» **Your assignment**
What is needed is an exact transcription of the line with "white watering can: 5 -> 7" and all the lines that follow it in the entries below; add nothing else.

Object matching data
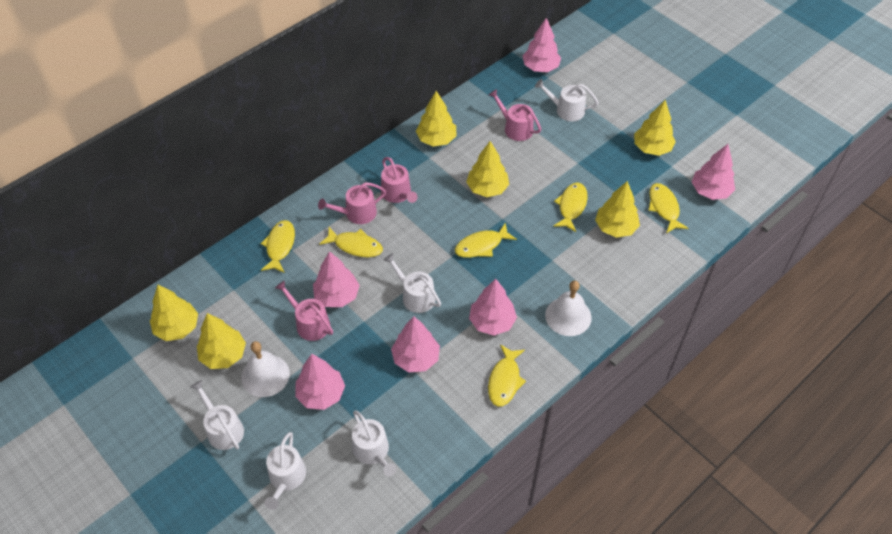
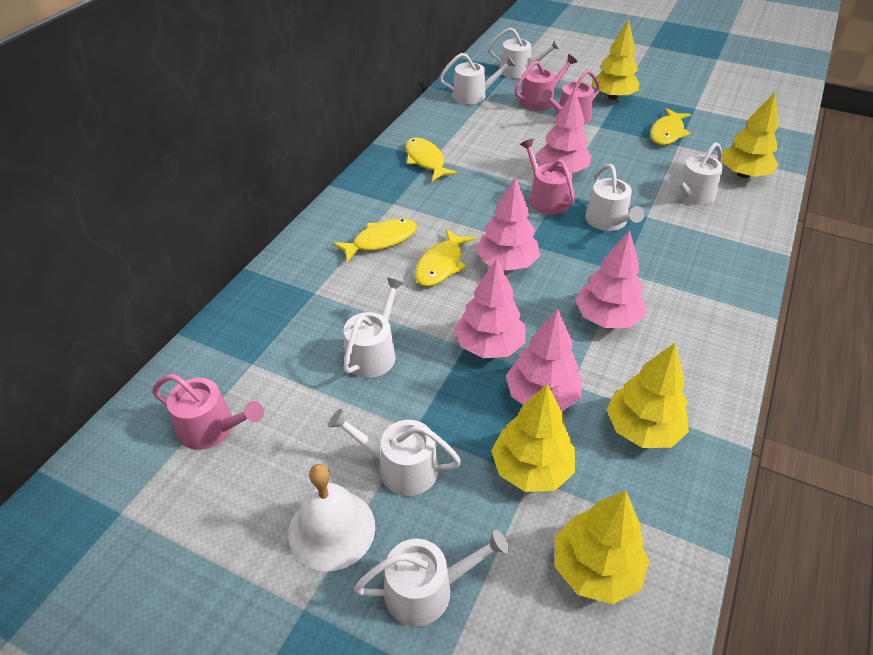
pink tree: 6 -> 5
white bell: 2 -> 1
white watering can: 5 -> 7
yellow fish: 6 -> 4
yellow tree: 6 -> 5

» **Answer to this problem**
white watering can: 5 -> 7
yellow fish: 6 -> 4
yellow tree: 6 -> 5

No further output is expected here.